Looking at the records below, say how many lines include "grey", and add nothing else.

* * *

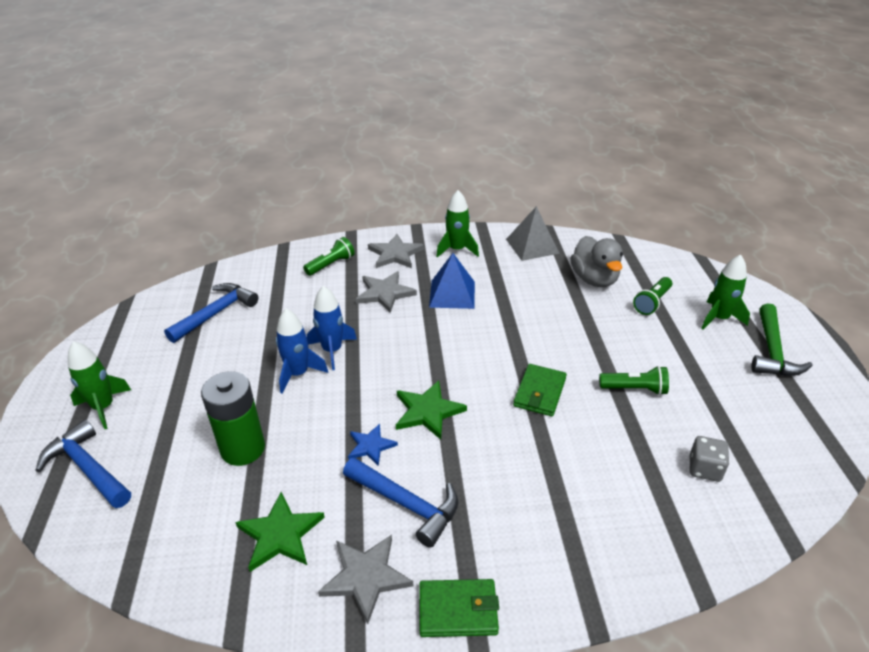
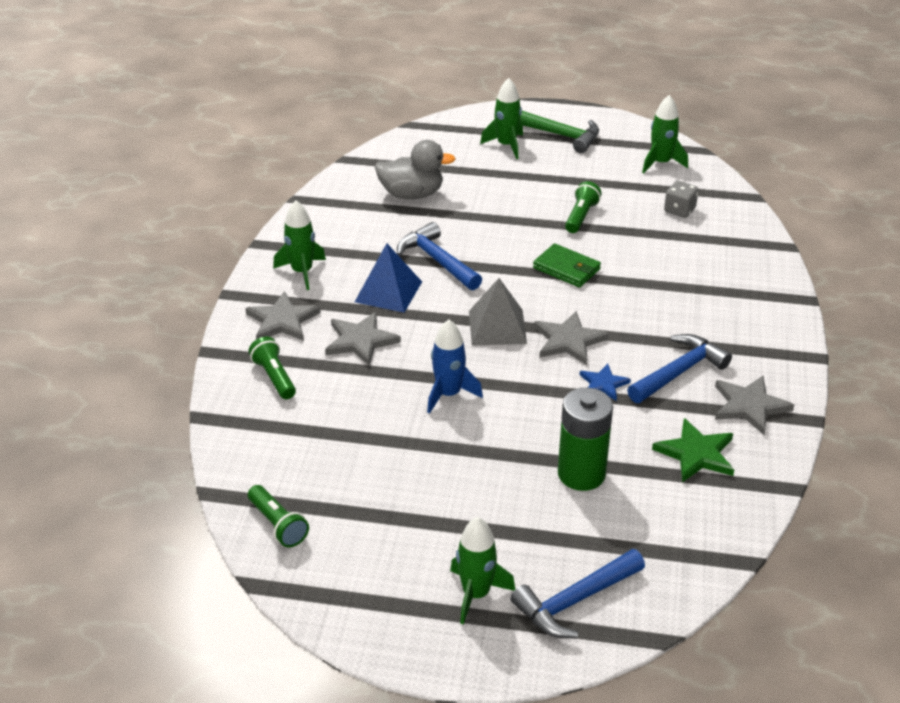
camera: 75 degrees left, 0 degrees up
blue hammer [164,283,258,343] -> blue hammer moved to [397,222,482,290]
blue rocket [276,308,328,394] -> none
green star [396,380,467,440] -> grey star [534,311,609,365]
green wallet [419,579,499,637] -> none
grey pyramid [506,206,560,261] -> grey pyramid moved to [469,278,527,345]
green flashlight [633,277,672,315] -> green flashlight moved to [248,485,309,547]
none -> green rocket [642,95,688,173]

* * *

= EXERCISE SOLUTION =
2